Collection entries
◆ ◆ ◆
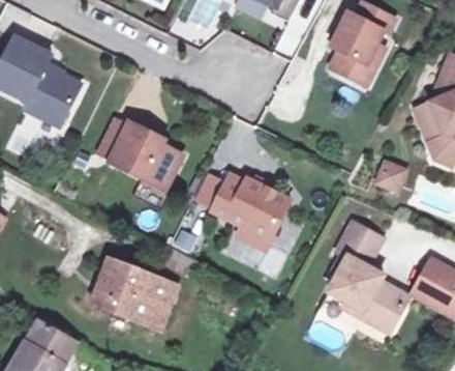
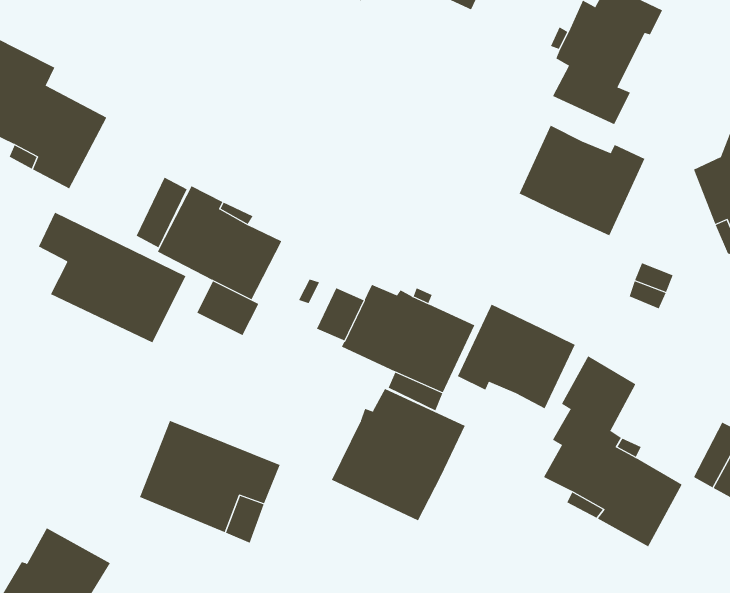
building: none -> [519,125,645,236]
building: none -> [38,212,186,343]
building: none -> [457,304,576,409]
building: none -> [331,388,466,521]

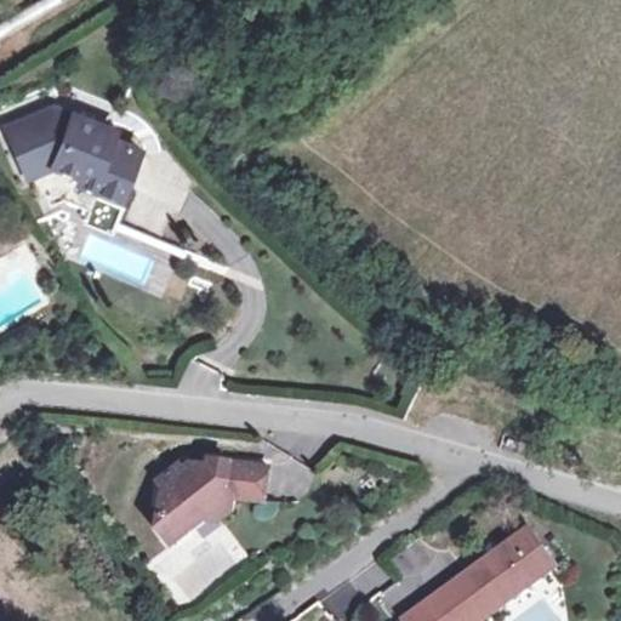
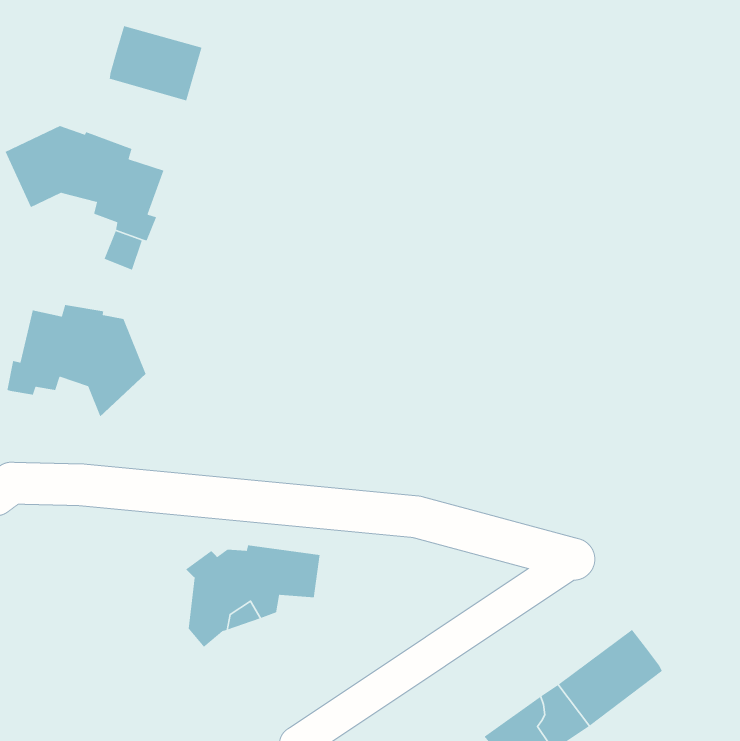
building: none -> [109,25,202,102]
building: none -> [6,304,147,417]

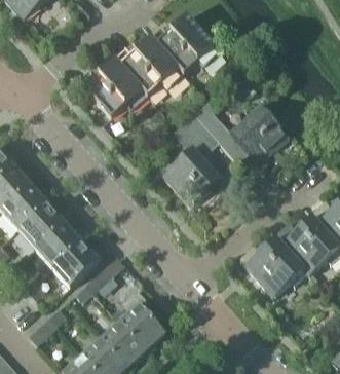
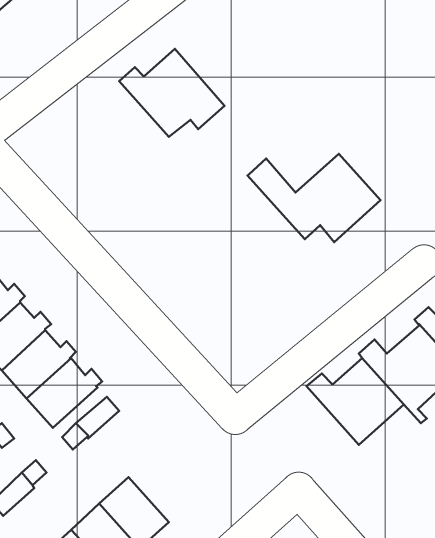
building: [150,13,219,73] -> none
building: [77,57,146,115] -> none
building: [161,112,219,204] -> none
building: [119,291,164,349] -> none

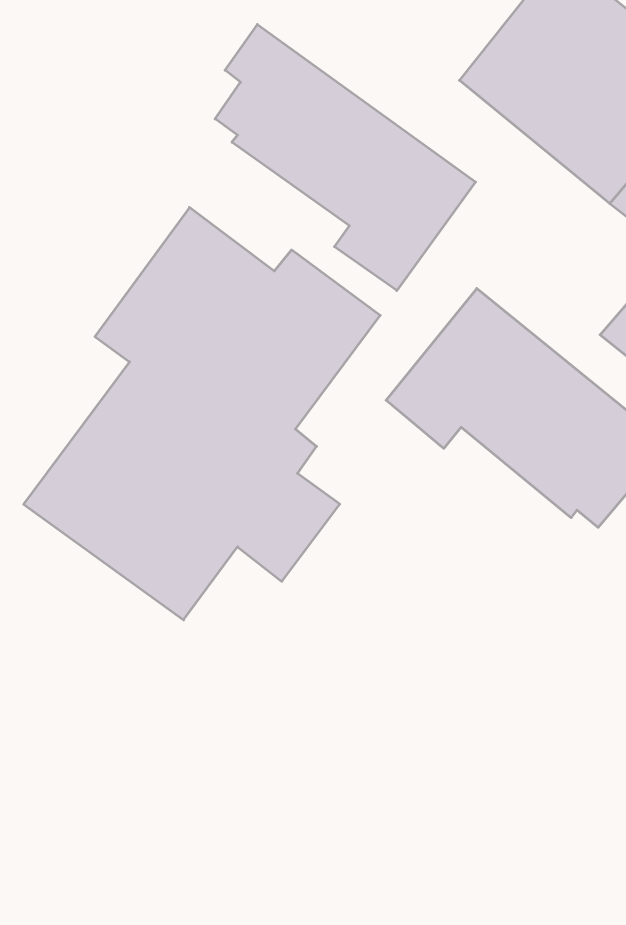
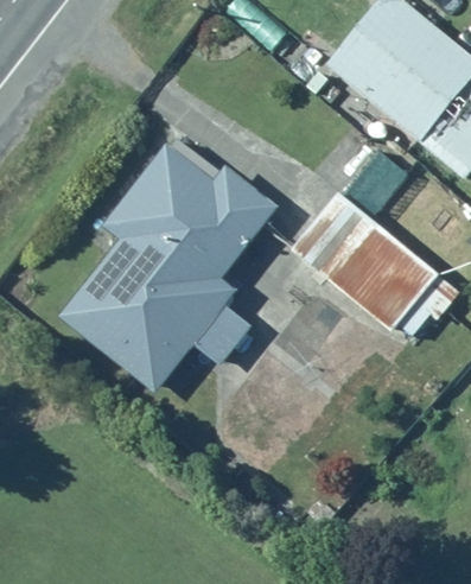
building: [215,24,476,291] -> none

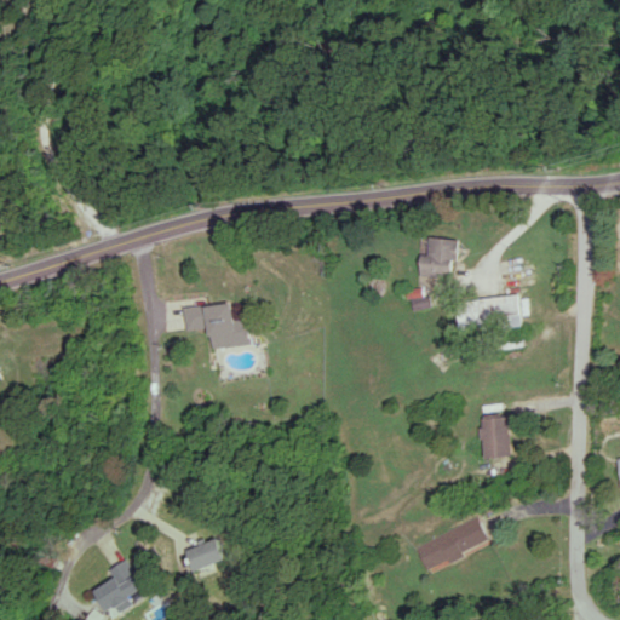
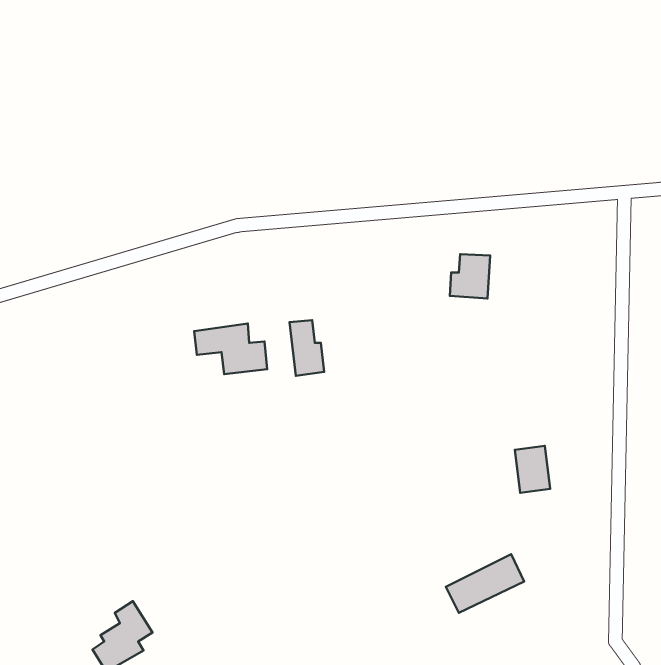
building: [455,295,521,331] -> none
building: none -> [289,320,324,376]
building: [184,539,223,570] -> none

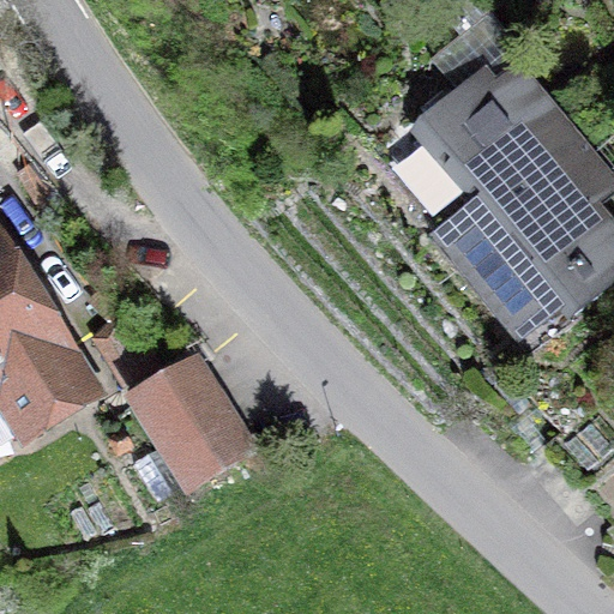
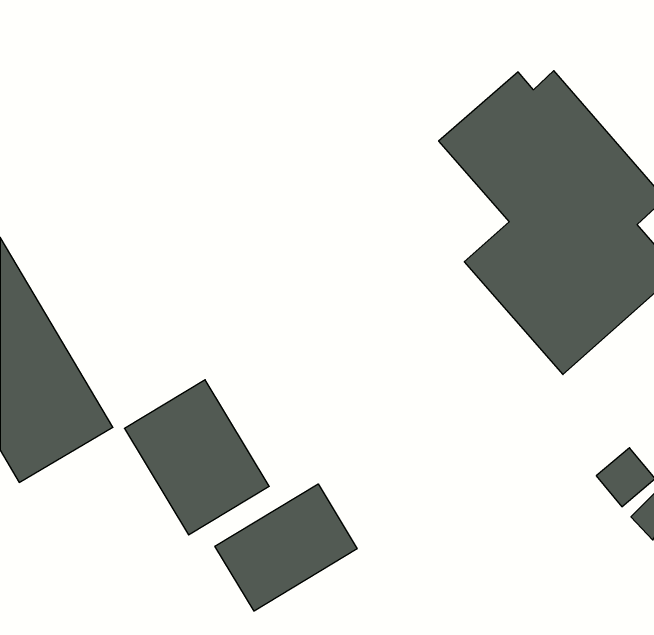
building: none -> [215,484,357,611]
◆ ◆ ◆
• _INSTRUCTIONS TO FOLLOW_
Please write out, exactly, every line from the line with "building: [455,295,521,331] -> none" through the final line of the data above, leaving out pictures.

• _EXERCISE SOLUTION_
building: [455,295,521,331] -> none
building: none -> [289,320,324,376]
building: [184,539,223,570] -> none

building: none -> [215,484,357,611]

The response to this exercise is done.